## Work instructions
Leave the pictures in the listing below aside and reproduce exactly the lines starting with the one with "yellow line: (182, 157)" and going on through the one with "cyan line: (45, 354) -> (84, 134), moved", both ends included.

■ ■ ■ ■ ■

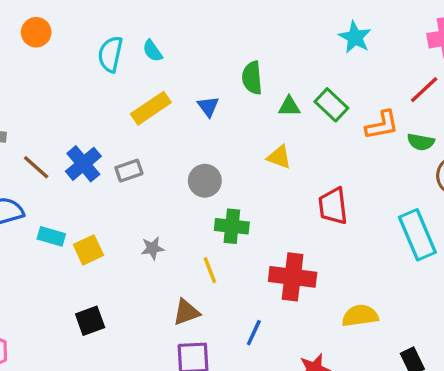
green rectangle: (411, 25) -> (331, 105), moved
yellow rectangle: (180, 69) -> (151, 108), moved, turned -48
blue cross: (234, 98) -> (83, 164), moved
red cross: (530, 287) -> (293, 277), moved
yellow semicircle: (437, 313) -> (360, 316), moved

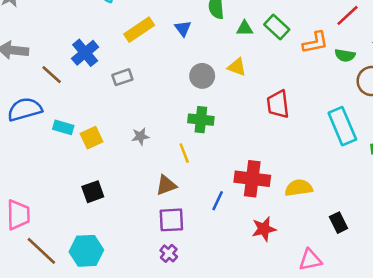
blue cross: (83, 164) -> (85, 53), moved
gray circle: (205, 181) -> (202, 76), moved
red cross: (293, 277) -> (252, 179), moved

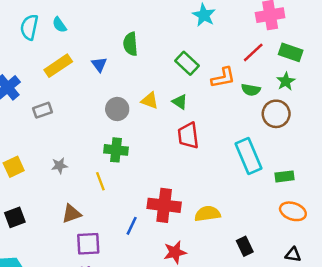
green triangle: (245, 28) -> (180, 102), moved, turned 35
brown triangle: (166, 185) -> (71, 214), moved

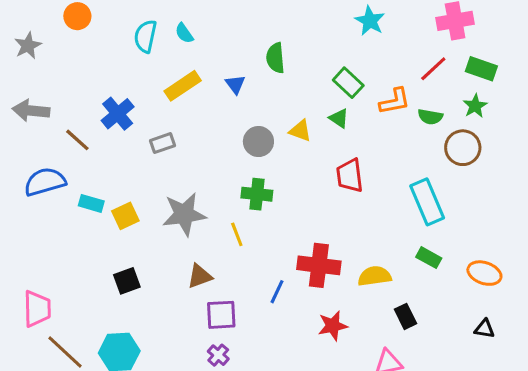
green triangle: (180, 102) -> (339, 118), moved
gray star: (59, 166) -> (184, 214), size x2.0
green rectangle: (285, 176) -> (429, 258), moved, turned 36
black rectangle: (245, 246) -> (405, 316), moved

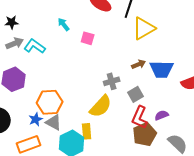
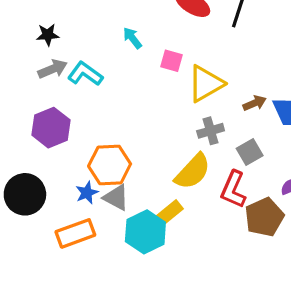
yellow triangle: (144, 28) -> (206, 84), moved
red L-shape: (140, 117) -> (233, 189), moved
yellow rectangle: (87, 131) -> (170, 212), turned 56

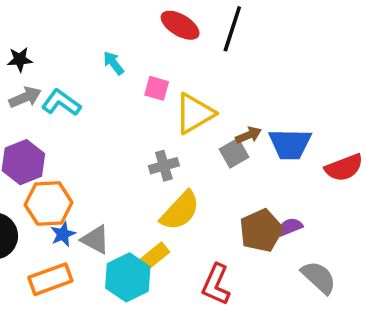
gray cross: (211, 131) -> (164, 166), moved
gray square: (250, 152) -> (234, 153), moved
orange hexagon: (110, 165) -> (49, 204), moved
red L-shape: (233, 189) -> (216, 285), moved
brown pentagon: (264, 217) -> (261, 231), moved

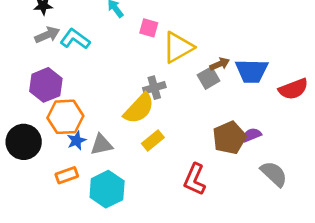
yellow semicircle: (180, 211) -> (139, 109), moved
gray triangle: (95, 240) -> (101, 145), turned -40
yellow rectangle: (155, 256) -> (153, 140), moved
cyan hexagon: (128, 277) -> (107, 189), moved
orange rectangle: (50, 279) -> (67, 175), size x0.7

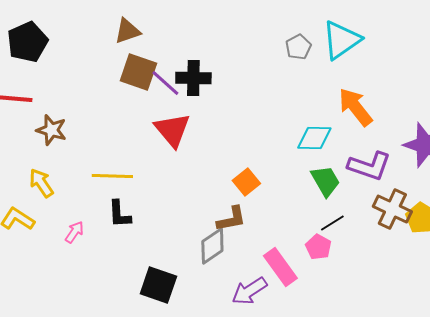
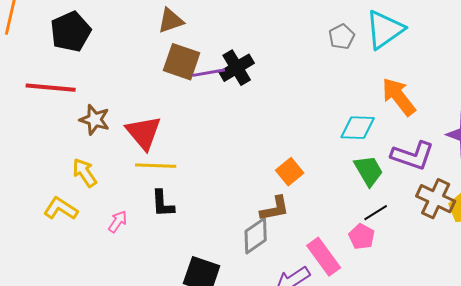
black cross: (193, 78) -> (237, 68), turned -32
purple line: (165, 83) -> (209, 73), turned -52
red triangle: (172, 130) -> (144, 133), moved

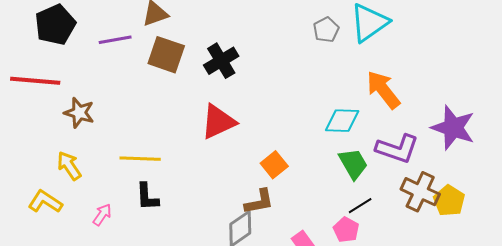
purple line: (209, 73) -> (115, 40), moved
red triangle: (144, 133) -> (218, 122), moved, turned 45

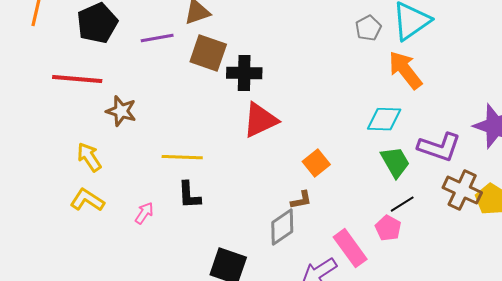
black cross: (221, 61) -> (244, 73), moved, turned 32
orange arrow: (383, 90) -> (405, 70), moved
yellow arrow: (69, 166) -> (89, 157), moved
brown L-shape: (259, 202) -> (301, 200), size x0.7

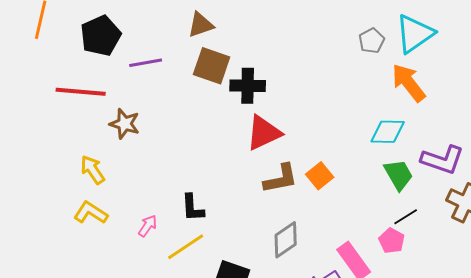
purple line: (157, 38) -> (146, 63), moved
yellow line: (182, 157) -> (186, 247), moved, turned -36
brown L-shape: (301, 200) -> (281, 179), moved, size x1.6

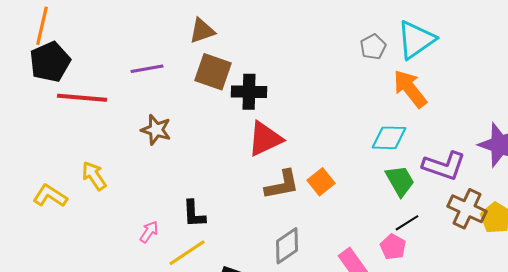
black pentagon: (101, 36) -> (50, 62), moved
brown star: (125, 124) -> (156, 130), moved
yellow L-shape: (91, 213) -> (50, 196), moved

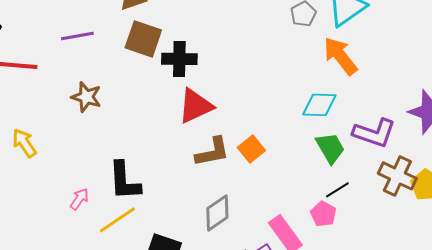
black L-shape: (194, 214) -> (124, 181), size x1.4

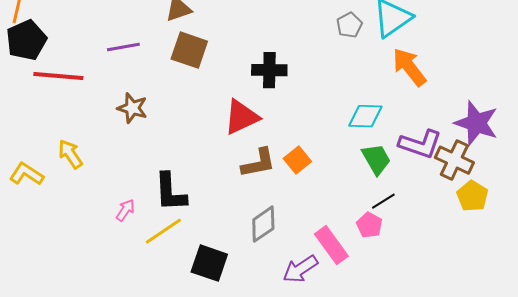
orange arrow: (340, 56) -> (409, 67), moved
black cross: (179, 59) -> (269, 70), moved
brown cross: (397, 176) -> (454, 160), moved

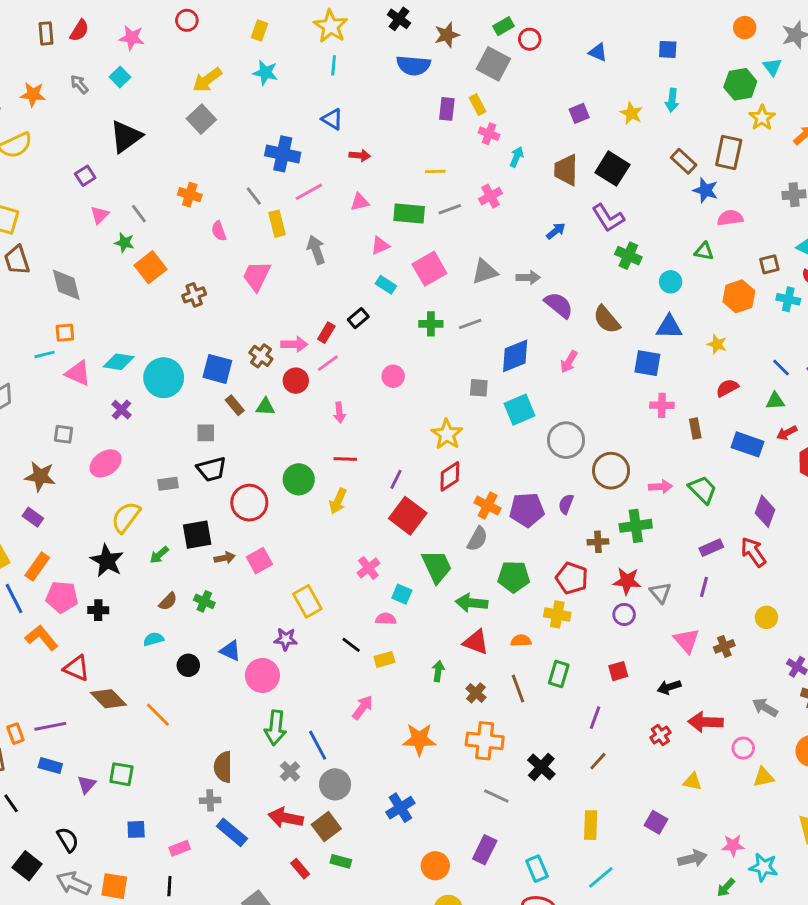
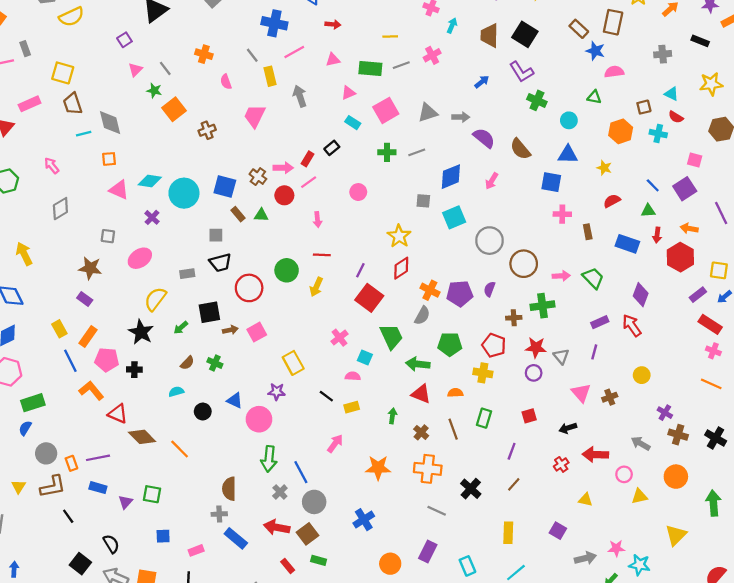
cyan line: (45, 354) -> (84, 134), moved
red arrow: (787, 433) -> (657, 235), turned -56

■ ■ ■ ■ ■

## Task solution
yellow line: (182, 157) -> (186, 247), moved, turned -36
brown L-shape: (301, 200) -> (281, 179), moved, size x1.6

black pentagon: (101, 36) -> (50, 62), moved
brown star: (125, 124) -> (156, 130), moved
yellow L-shape: (91, 213) -> (50, 196), moved

black L-shape: (194, 214) -> (124, 181), size x1.4

orange arrow: (340, 56) -> (409, 67), moved
black cross: (179, 59) -> (269, 70), moved
brown cross: (397, 176) -> (454, 160), moved

cyan line: (45, 354) -> (84, 134), moved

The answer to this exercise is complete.